TO BE DONE: Pick out and copy every line in the items below that contains the string "cisis". Treat uppercase and lowercase as different.

[Extracted data entries]
%%

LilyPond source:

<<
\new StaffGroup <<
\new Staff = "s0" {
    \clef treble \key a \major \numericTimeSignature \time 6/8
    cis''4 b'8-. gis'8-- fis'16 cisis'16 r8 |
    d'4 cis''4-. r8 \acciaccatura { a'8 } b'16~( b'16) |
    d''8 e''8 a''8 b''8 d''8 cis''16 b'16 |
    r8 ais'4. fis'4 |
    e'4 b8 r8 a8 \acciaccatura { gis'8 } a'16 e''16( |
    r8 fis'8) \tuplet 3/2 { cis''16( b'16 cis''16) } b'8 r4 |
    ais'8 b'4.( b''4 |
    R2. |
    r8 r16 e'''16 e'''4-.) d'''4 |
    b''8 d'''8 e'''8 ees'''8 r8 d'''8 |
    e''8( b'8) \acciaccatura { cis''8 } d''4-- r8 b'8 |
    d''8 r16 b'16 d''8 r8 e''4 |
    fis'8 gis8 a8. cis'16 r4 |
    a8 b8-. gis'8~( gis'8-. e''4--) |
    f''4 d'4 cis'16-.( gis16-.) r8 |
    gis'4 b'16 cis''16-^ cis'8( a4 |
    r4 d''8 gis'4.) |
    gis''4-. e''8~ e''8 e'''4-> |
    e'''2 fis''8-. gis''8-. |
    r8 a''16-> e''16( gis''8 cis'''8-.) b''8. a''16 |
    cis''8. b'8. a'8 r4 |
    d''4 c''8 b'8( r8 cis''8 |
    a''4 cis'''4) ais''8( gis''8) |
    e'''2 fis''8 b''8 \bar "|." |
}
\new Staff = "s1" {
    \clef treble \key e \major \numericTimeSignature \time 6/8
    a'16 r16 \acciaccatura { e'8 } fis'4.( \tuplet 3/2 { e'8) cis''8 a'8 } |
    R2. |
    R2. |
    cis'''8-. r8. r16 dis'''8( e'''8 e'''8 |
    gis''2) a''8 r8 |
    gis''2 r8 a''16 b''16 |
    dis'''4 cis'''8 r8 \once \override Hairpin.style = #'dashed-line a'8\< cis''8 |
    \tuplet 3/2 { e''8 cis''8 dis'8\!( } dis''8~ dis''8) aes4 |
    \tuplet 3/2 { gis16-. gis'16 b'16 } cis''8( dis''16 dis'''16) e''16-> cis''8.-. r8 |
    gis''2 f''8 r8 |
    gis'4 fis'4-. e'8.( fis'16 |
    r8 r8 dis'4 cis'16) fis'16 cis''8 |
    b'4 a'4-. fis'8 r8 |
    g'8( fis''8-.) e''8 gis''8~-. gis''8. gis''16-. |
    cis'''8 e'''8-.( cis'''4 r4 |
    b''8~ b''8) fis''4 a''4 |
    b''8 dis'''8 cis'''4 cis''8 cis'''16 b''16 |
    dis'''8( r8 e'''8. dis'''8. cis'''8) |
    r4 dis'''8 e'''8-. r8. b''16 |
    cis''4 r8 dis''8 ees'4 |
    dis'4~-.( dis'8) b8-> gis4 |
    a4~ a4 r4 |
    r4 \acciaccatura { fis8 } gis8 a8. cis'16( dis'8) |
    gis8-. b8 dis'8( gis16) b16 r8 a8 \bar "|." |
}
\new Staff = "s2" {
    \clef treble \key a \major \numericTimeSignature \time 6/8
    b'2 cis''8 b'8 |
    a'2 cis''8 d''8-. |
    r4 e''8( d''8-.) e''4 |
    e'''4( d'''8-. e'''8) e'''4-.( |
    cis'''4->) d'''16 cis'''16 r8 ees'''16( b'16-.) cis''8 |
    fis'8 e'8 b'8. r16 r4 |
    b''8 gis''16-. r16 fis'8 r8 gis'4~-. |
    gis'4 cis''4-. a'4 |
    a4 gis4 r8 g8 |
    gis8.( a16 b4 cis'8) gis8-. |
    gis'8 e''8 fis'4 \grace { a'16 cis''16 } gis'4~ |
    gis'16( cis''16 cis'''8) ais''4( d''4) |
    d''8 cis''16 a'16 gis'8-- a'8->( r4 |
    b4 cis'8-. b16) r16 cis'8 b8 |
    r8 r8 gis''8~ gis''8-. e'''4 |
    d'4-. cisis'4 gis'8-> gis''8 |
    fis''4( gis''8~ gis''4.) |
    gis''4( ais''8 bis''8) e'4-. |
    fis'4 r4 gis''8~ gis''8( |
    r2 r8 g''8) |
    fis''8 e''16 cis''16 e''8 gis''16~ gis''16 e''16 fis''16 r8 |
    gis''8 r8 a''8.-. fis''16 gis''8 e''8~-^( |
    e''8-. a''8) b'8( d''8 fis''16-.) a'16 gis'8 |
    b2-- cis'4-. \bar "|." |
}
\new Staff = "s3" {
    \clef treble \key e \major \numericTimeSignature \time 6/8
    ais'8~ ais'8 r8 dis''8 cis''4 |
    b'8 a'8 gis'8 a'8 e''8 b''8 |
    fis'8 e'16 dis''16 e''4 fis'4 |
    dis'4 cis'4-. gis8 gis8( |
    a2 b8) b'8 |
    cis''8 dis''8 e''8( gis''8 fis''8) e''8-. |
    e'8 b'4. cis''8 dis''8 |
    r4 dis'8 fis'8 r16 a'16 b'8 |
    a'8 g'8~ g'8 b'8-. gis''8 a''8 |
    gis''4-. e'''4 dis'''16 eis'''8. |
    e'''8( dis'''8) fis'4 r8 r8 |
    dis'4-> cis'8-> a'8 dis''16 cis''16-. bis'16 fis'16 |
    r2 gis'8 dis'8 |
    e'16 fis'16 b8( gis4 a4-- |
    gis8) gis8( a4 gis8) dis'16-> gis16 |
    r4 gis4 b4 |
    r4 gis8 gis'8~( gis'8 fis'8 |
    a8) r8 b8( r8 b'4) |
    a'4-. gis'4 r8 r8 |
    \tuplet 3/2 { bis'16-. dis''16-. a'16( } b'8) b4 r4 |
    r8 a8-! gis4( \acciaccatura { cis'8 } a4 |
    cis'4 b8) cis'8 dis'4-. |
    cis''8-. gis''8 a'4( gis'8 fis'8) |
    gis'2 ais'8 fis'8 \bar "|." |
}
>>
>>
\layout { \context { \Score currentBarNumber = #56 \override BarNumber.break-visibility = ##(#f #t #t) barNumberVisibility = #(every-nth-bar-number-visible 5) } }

%%

SOLUTION TO THIS EXERCISE:
    cis''4 b'8-. gis'8-- fis'16 cisis'16 r8 |
    d'4-. cisis'4 gis'8-> gis''8 |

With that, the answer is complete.